Segment Open

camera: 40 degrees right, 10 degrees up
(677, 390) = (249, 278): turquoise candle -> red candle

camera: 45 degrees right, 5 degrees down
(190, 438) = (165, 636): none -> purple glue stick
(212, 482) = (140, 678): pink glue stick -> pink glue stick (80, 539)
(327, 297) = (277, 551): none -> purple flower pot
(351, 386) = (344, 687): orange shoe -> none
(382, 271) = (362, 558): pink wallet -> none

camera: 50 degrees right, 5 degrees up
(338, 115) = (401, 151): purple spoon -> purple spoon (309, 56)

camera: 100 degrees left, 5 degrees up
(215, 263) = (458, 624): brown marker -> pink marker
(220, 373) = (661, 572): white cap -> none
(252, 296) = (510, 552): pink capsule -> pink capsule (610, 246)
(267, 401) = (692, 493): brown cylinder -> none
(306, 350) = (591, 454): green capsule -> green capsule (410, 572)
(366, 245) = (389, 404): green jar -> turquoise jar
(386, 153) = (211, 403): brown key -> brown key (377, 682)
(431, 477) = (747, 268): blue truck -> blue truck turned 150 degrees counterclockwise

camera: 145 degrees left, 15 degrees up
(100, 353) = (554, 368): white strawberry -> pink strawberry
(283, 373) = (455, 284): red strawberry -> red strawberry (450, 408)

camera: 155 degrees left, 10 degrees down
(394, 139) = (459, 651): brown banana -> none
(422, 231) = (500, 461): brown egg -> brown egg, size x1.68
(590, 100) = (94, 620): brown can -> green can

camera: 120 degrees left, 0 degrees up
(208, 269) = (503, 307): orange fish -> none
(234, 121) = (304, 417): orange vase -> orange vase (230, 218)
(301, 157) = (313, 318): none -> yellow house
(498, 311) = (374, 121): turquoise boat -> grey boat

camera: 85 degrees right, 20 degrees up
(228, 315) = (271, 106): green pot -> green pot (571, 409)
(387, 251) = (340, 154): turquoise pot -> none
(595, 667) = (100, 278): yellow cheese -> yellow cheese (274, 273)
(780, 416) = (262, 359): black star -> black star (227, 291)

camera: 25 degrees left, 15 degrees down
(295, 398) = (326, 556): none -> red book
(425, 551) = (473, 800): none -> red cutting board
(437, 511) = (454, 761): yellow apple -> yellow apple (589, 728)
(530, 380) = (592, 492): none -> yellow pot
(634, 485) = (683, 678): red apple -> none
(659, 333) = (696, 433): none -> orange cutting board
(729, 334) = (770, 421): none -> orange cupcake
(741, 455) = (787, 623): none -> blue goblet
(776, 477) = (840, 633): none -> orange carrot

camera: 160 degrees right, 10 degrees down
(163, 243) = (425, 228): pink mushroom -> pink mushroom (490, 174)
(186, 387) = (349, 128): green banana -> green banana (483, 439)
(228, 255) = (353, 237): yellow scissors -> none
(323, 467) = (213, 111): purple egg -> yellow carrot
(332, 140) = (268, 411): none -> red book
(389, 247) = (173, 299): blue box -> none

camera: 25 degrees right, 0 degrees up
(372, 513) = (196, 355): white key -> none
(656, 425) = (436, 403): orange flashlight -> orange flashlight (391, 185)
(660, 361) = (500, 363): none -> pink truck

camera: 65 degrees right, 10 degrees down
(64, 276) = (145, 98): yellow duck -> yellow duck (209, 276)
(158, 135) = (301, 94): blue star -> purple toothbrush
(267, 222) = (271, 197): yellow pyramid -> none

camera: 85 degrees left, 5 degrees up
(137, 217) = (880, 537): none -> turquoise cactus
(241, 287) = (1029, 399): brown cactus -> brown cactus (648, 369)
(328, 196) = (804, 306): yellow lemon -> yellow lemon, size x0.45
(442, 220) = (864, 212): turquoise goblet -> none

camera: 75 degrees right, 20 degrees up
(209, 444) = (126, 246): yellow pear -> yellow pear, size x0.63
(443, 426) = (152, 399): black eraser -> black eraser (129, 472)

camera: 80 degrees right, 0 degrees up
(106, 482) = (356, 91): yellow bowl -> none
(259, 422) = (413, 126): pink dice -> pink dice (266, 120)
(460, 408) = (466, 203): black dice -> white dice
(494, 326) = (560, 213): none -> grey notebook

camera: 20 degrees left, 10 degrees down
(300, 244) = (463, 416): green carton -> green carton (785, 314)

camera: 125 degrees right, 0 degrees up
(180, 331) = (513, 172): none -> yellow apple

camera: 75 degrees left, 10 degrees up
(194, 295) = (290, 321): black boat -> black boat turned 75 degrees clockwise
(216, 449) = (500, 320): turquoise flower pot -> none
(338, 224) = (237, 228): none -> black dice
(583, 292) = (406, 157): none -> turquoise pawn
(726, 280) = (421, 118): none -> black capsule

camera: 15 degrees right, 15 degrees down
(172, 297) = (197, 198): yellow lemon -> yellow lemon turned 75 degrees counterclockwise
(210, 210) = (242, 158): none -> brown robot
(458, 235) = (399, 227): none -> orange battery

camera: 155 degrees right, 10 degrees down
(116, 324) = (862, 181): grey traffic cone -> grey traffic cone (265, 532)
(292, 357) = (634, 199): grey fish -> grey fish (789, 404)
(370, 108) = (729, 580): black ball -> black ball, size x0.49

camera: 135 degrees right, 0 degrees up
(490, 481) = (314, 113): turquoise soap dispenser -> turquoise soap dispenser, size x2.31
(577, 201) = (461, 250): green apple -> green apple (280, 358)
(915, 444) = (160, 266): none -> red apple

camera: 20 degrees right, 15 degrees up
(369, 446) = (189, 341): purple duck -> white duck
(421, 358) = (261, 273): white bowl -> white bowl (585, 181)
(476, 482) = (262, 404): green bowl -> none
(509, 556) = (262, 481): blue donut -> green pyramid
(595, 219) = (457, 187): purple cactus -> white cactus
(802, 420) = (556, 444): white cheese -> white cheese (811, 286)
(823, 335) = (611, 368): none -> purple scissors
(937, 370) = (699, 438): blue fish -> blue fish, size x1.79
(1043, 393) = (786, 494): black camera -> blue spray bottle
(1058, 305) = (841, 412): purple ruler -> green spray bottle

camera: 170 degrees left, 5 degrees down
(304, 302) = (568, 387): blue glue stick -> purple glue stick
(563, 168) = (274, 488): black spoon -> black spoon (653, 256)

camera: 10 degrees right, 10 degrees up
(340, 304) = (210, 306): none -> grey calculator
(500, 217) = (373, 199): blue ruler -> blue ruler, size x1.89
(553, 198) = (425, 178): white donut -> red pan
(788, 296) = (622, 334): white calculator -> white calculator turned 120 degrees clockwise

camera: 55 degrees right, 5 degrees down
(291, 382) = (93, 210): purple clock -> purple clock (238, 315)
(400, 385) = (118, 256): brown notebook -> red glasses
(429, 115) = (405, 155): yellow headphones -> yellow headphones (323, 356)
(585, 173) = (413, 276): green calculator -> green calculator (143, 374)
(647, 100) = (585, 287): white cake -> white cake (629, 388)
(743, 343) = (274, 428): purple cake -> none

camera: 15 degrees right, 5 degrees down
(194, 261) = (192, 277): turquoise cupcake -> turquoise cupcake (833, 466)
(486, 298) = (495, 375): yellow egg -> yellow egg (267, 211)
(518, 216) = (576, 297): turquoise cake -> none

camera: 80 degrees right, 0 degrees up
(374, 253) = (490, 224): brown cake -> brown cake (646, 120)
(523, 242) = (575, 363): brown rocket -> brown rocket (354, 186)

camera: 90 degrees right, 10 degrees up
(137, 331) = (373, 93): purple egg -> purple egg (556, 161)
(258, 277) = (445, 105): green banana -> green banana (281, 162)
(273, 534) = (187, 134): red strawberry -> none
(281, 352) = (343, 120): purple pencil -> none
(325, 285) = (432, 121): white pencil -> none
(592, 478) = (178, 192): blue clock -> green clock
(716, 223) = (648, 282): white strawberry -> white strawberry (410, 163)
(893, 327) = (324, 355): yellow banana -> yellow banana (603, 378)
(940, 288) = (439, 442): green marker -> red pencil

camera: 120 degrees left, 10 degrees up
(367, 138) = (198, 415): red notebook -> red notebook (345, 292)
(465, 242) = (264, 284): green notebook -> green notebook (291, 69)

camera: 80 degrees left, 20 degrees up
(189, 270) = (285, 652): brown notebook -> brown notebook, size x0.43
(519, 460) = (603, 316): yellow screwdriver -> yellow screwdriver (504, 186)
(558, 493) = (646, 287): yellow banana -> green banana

Segment Closed

> Exercise requirements:
Write down again, exactly as given, only the lines above that fall from the line with "(258, 277) = (445, 105): green" to the line with "(893, 327) = (324, 355): yellow", inclusive.

> Completed exercise:
(258, 277) = (445, 105): green banana -> green banana (281, 162)
(273, 534) = (187, 134): red strawberry -> none
(281, 352) = (343, 120): purple pencil -> none
(325, 285) = (432, 121): white pencil -> none
(592, 478) = (178, 192): blue clock -> green clock
(716, 223) = (648, 282): white strawberry -> white strawberry (410, 163)
(893, 327) = (324, 355): yellow banana -> yellow banana (603, 378)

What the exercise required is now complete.